[Material for the task]
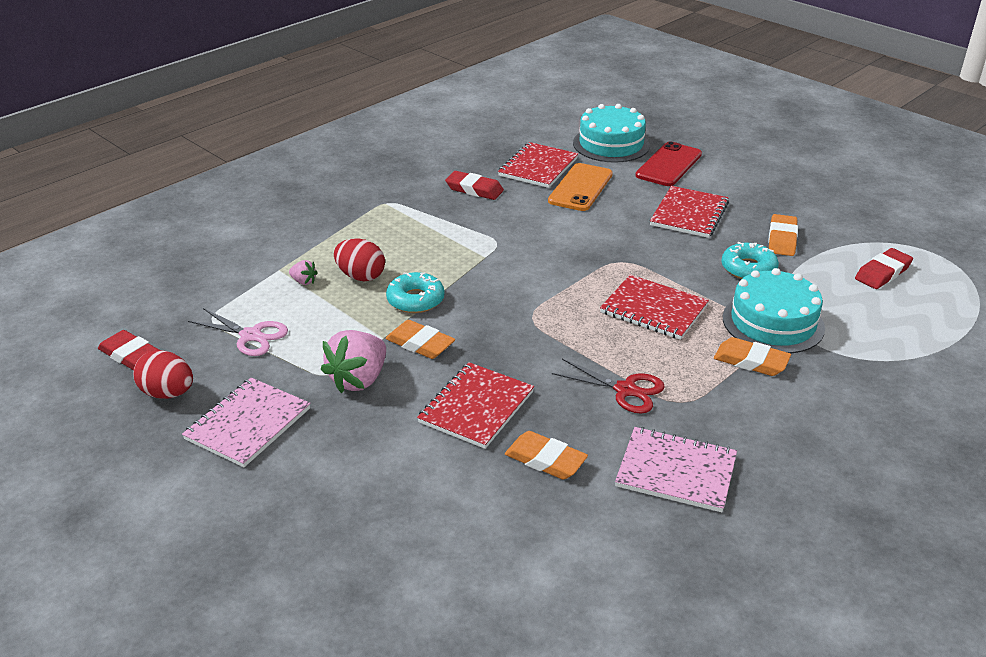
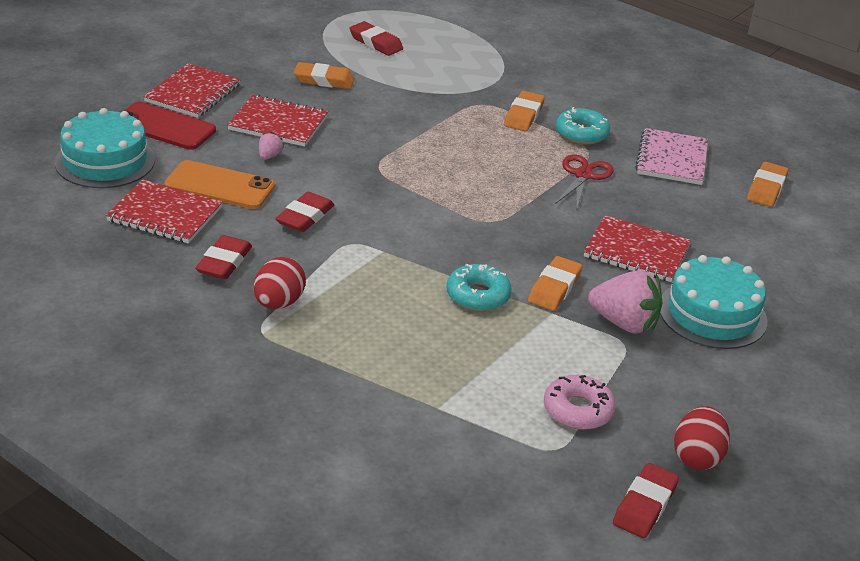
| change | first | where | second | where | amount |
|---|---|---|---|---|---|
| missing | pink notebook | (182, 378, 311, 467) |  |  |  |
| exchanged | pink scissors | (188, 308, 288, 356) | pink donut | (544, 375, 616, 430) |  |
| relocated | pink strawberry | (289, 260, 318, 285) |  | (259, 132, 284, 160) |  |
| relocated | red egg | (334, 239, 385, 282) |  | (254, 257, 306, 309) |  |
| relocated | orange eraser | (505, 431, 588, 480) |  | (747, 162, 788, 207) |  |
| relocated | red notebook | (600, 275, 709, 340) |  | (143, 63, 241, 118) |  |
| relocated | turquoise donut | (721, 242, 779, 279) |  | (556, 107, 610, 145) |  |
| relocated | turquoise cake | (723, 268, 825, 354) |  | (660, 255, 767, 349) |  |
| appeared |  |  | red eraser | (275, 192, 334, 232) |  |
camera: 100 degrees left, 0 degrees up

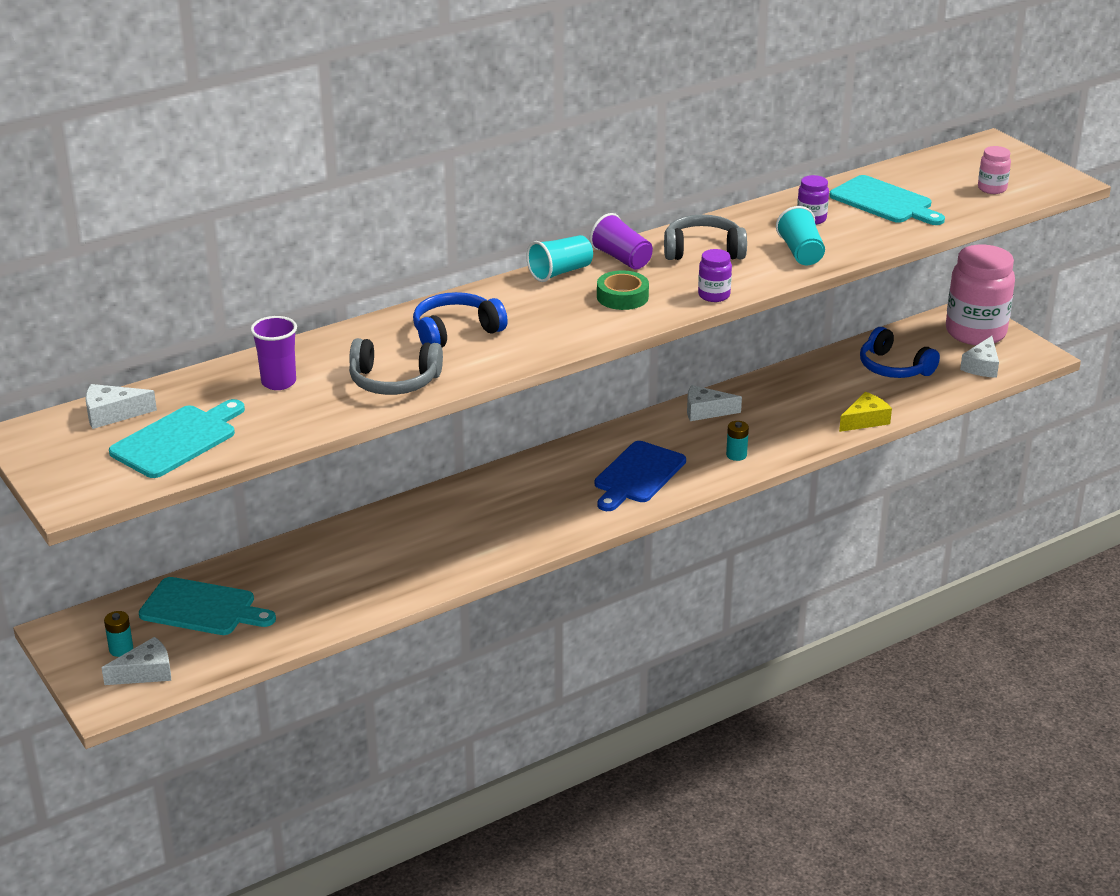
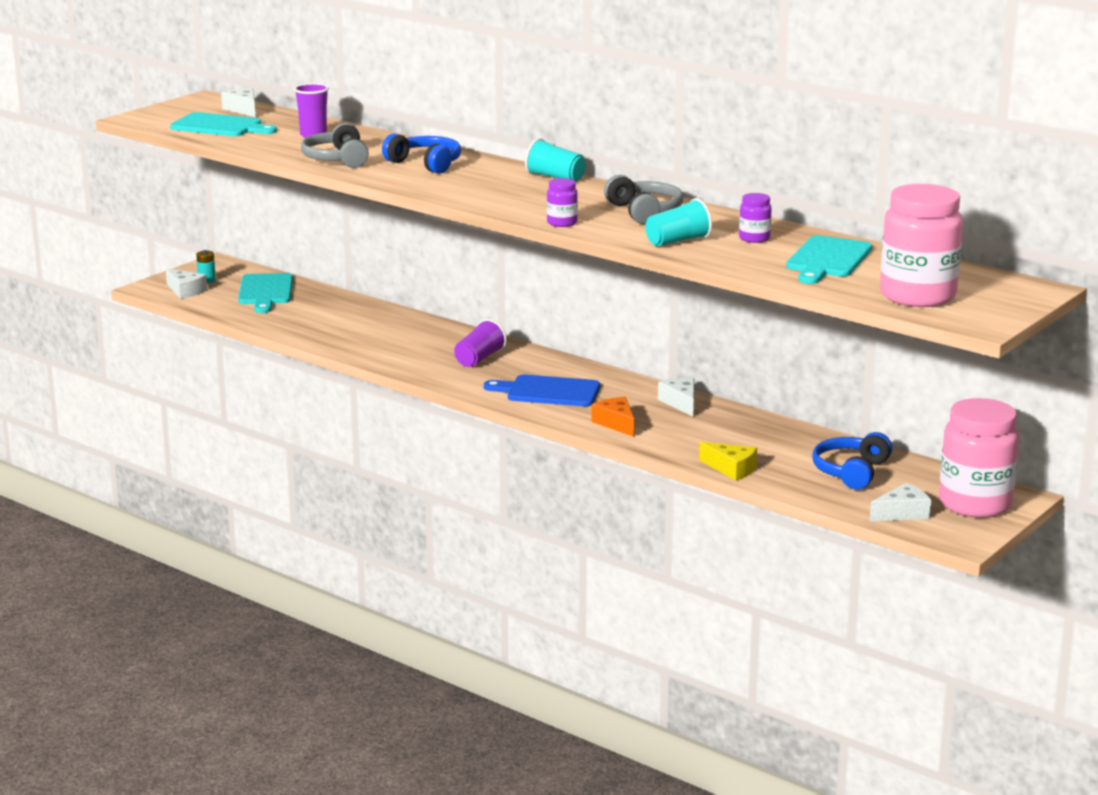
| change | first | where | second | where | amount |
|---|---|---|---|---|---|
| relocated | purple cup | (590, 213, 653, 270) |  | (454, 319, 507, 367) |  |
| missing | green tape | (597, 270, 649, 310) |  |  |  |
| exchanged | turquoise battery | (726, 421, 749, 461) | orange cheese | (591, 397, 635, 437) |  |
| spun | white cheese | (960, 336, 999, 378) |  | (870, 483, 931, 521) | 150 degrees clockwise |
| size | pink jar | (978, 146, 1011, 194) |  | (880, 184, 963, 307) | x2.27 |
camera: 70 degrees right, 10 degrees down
[/Material for the task]
### Directions
Where a line in the material above holds "donut", copy that line.

### Solution
| exchanged | pink scissors | (188, 308, 288, 356) | pink donut | (544, 375, 616, 430) |  |
| relocated | turquoise donut | (721, 242, 779, 279) |  | (556, 107, 610, 145) |  |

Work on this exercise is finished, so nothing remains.